# What to work on:
The copy you produce must hold every record exactly, and none of the images.

# Available records:
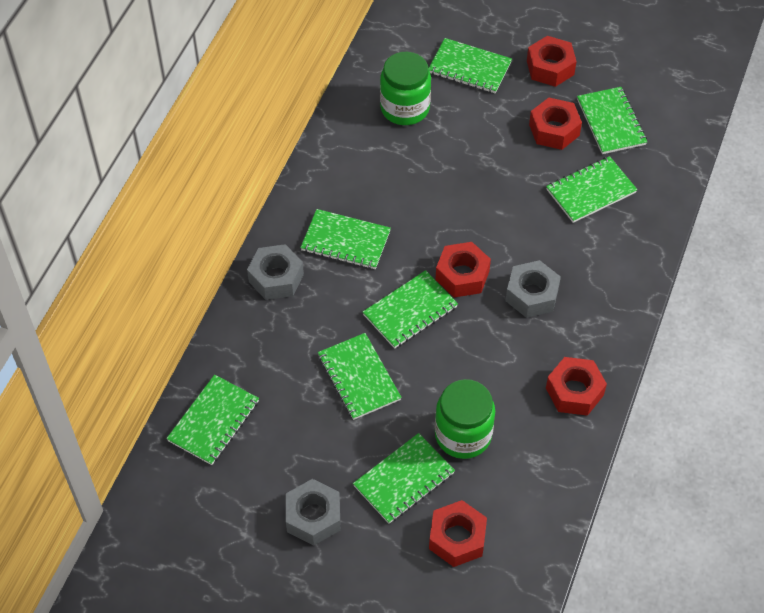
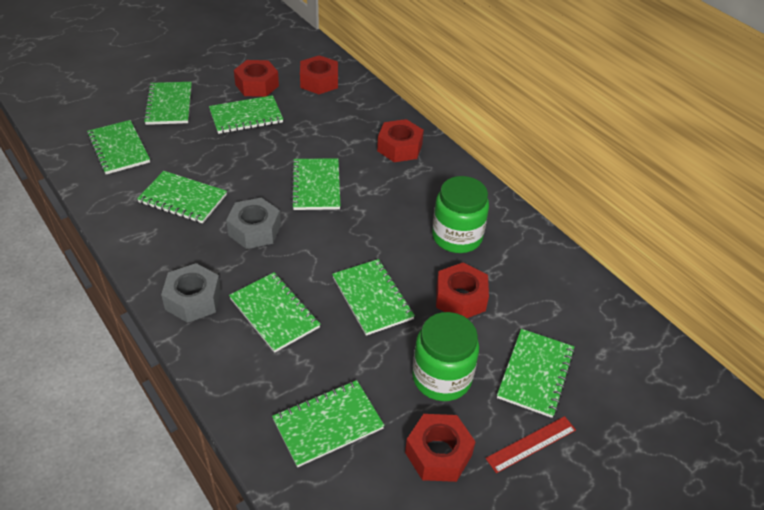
green notebook: 8 -> 9
grey nut: 3 -> 2
red ruler: 0 -> 1

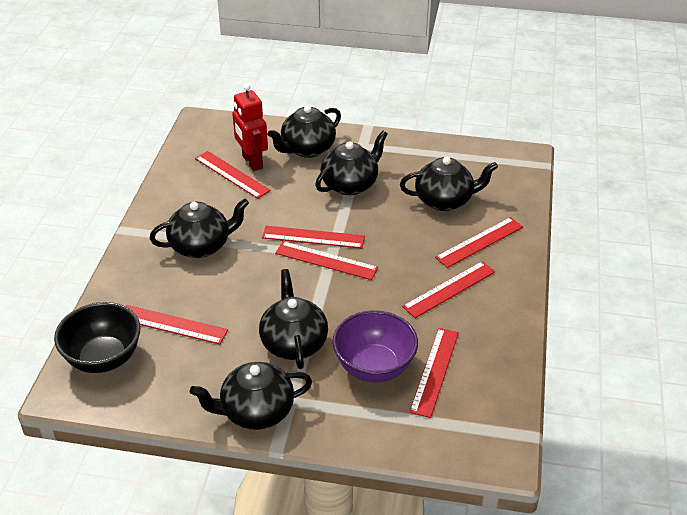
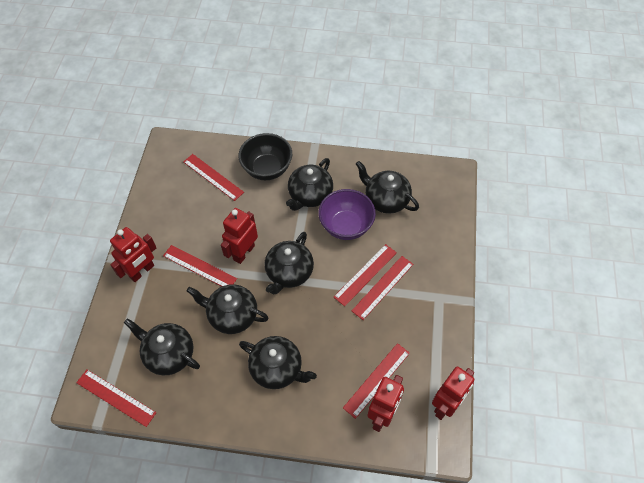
red robot: 1 -> 4
red ruler: 7 -> 6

# Worked solution:
green notebook: 8 -> 9
grey nut: 3 -> 2
red ruler: 0 -> 1

red robot: 1 -> 4
red ruler: 7 -> 6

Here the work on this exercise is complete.